** Extracted material **
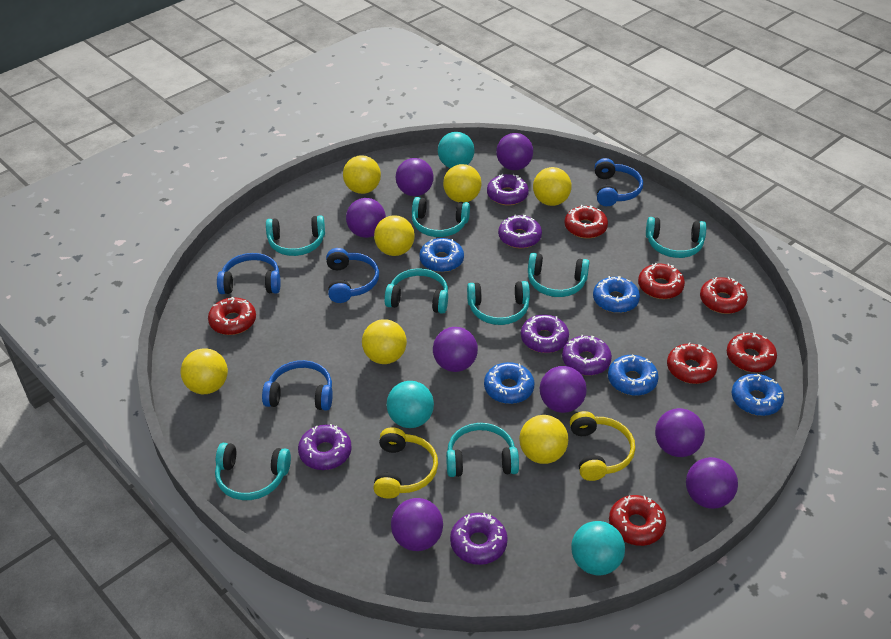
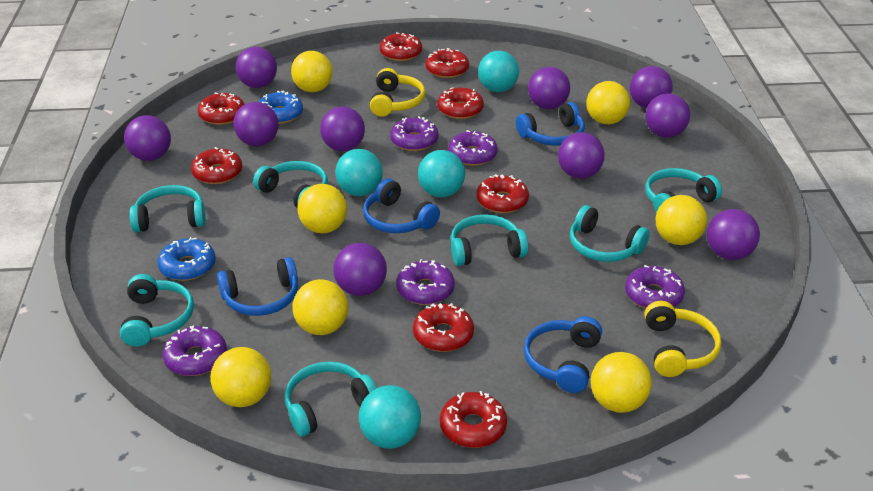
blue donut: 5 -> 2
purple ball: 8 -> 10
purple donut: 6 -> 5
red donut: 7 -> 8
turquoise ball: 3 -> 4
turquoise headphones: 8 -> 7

* * *

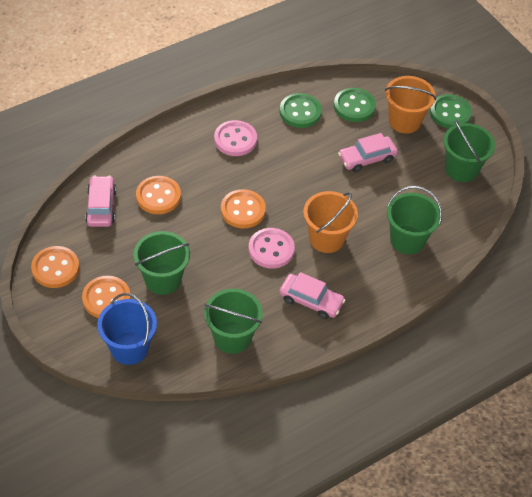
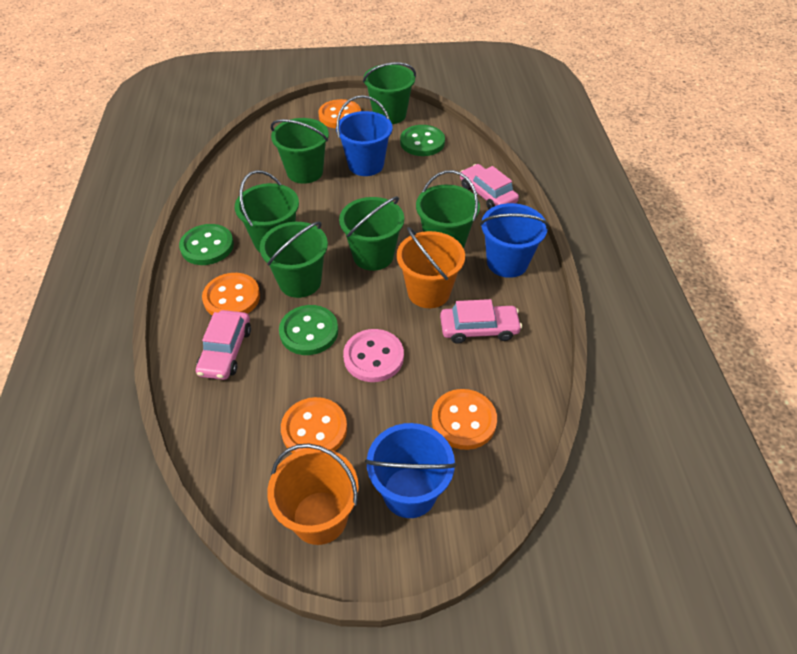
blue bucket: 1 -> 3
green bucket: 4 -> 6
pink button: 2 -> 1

** What is expected **
Please make an exact copy of the lines above from the line with "blue donut: 5 -> 2" through the line with "turquoise headphones: 8 -> 7", both ends included.

** Task response **
blue donut: 5 -> 2
purple ball: 8 -> 10
purple donut: 6 -> 5
red donut: 7 -> 8
turquoise ball: 3 -> 4
turquoise headphones: 8 -> 7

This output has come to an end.